■ Multi-step shape edit data ■
*** Block opens ***

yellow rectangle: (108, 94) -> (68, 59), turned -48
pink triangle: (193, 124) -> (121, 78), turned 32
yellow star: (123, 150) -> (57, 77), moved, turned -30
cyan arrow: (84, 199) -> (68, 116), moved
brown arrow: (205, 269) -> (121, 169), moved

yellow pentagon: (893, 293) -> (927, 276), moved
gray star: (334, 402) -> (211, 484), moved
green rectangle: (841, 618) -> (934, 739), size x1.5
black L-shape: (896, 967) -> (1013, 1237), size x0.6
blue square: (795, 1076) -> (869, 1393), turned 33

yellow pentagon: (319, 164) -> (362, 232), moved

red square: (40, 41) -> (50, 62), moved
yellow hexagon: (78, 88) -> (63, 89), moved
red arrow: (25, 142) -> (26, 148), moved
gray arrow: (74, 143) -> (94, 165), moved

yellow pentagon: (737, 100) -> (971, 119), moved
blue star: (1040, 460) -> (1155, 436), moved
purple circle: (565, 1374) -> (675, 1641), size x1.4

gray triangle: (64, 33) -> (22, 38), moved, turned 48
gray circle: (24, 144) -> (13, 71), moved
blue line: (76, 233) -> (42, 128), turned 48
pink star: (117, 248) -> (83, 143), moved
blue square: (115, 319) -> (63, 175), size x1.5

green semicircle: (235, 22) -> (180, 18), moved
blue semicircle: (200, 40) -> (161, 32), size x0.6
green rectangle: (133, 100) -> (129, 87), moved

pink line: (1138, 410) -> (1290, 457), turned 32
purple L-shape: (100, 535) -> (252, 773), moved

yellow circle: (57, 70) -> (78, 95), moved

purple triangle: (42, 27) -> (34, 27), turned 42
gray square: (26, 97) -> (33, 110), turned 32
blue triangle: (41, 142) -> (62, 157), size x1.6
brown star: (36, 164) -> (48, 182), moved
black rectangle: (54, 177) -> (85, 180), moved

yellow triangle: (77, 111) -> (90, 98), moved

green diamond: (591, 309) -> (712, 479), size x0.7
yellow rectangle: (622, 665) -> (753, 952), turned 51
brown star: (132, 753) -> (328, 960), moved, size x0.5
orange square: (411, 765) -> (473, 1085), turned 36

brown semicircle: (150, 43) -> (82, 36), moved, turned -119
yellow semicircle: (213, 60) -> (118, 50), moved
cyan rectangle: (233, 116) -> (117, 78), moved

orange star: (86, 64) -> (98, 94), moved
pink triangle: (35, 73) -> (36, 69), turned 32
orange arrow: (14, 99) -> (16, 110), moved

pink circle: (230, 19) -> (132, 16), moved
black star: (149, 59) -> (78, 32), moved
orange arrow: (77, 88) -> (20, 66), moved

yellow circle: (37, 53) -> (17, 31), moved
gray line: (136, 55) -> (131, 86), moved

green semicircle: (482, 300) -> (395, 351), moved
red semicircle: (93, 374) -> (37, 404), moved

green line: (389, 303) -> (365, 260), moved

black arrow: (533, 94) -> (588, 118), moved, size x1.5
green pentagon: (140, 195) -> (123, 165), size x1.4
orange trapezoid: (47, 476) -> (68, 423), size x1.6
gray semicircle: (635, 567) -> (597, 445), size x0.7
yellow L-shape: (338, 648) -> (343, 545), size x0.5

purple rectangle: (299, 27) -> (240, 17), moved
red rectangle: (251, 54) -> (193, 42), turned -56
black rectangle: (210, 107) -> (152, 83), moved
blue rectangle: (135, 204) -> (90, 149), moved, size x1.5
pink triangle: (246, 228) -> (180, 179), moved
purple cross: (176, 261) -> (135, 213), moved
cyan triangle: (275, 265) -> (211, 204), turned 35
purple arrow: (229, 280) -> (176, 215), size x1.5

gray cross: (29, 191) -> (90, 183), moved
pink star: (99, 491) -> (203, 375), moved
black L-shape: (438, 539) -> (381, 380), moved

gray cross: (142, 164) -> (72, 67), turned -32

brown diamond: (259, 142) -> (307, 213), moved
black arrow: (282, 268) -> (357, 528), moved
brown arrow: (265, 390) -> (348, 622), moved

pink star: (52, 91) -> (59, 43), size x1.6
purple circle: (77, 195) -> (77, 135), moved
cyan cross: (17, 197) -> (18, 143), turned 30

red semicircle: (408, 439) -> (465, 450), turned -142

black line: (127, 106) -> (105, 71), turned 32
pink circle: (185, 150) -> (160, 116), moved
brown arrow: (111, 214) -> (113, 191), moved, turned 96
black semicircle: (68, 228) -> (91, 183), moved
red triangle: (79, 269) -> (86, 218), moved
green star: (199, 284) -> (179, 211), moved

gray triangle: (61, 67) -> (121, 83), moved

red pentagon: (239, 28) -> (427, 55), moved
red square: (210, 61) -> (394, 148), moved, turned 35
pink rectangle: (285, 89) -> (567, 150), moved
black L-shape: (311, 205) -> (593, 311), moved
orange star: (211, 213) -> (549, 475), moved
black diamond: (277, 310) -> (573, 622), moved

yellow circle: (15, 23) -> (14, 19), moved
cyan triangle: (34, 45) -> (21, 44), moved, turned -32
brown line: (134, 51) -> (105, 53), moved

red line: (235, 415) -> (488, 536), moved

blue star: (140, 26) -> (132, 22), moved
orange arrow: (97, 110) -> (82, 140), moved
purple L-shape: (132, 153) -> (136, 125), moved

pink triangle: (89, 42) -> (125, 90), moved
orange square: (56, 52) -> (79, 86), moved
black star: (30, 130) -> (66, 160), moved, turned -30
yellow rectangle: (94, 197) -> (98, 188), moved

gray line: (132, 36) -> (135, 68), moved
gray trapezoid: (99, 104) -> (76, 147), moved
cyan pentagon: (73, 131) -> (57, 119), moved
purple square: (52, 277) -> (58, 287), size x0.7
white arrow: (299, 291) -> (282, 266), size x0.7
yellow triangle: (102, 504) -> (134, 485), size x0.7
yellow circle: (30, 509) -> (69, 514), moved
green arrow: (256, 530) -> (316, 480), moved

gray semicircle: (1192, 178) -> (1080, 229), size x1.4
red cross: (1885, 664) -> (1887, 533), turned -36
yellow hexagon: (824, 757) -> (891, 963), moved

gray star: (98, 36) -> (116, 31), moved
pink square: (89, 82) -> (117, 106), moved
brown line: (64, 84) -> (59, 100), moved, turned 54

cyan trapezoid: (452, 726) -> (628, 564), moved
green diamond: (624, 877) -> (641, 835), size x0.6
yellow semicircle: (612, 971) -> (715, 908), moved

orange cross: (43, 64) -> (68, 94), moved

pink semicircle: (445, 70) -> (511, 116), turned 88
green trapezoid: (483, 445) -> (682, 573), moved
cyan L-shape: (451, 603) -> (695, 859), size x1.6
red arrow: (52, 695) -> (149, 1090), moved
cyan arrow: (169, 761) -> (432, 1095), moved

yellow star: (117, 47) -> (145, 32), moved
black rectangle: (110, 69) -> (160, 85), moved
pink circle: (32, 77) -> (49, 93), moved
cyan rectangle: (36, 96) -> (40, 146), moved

*** Block closes ***

Starting at the first line of the records, print each line exactly, stopping after the line that contains "green rectangle: (841, 618)".

■ Task solution ■
yellow rectangle: (108, 94) -> (68, 59), turned -48
pink triangle: (193, 124) -> (121, 78), turned 32
yellow star: (123, 150) -> (57, 77), moved, turned -30
cyan arrow: (84, 199) -> (68, 116), moved
brown arrow: (205, 269) -> (121, 169), moved

yellow pentagon: (893, 293) -> (927, 276), moved
gray star: (334, 402) -> (211, 484), moved
green rectangle: (841, 618) -> (934, 739), size x1.5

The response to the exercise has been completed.